__THE TASK__. The lines from the one holding "none -> purple slope F3:F5 level 1 top 5" through the end of the records below are to be written out exactly, and nothing else; pictures are to be left out.
DATA SHOWN below:
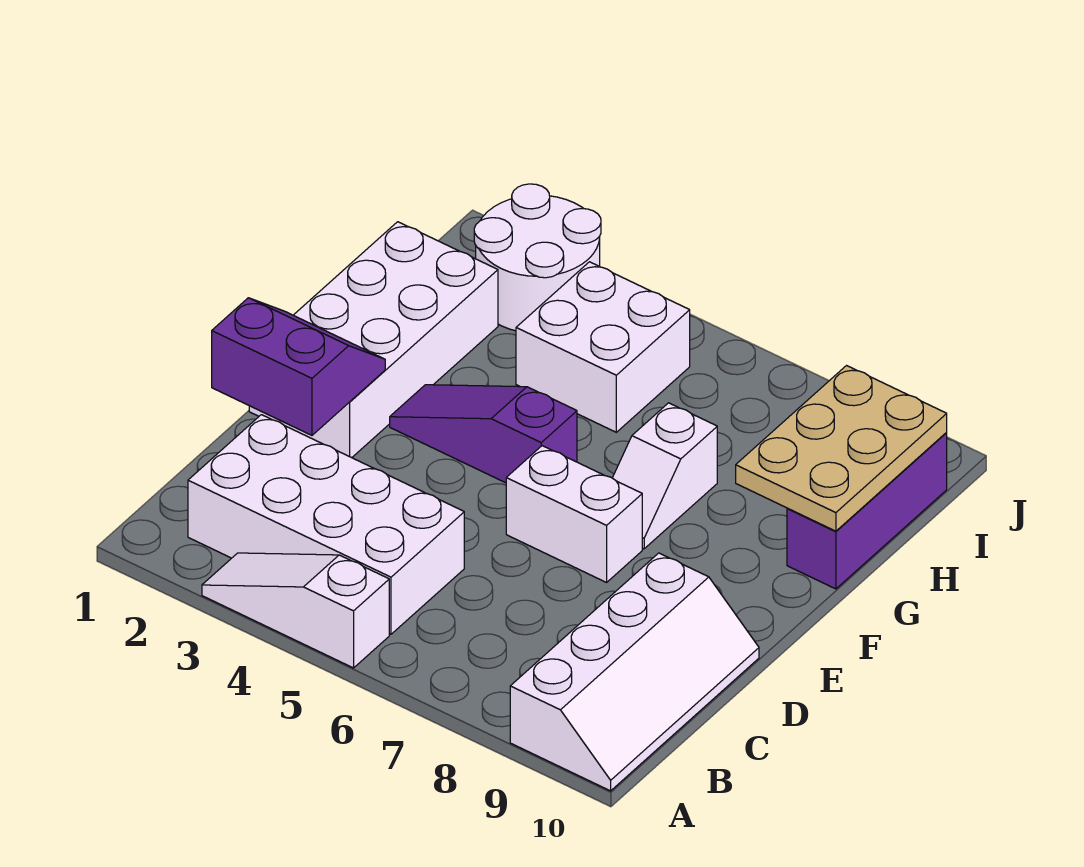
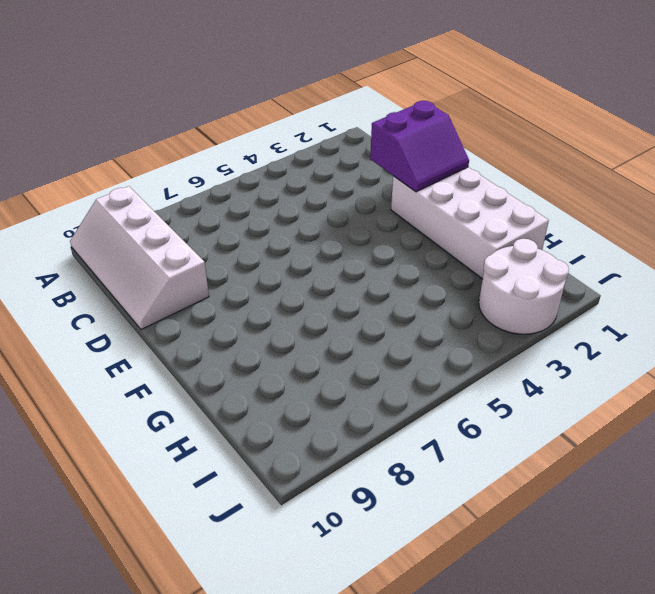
none -> white slope A3:A5 level 1 top 5
none -> white brick B2:C5 level 1
none -> white brick E6:E7 level 1

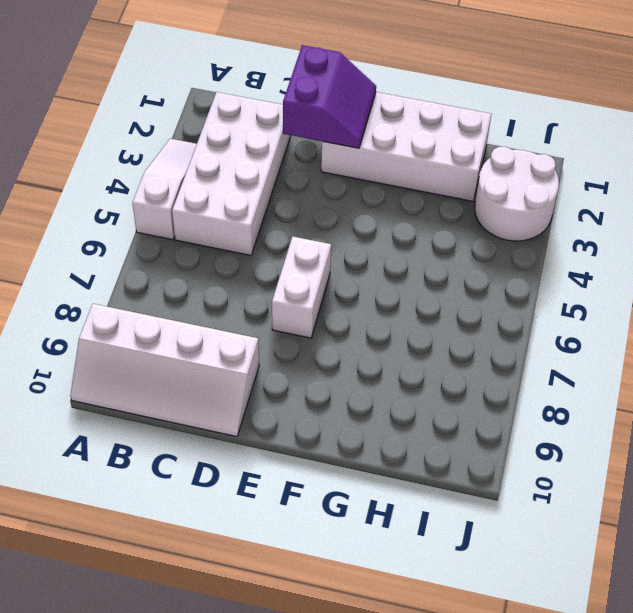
none -> purple slope F3:F5 level 1 top 5
none -> white slope F7:G7 level 1 top G
none -> purple brick G10:I10 level 1

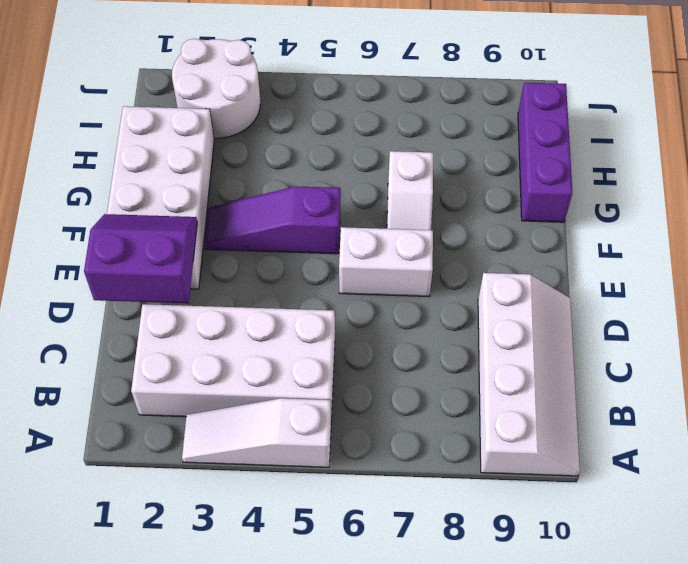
none -> white brick H4:I5 level 1
none -> tan plate G9:I10 level 2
End of DATA SHOWN.
__RESULT OF THE EXERCISE__.
none -> purple slope F3:F5 level 1 top 5
none -> white slope F7:G7 level 1 top G
none -> purple brick G10:I10 level 1

none -> white brick H4:I5 level 1
none -> tan plate G9:I10 level 2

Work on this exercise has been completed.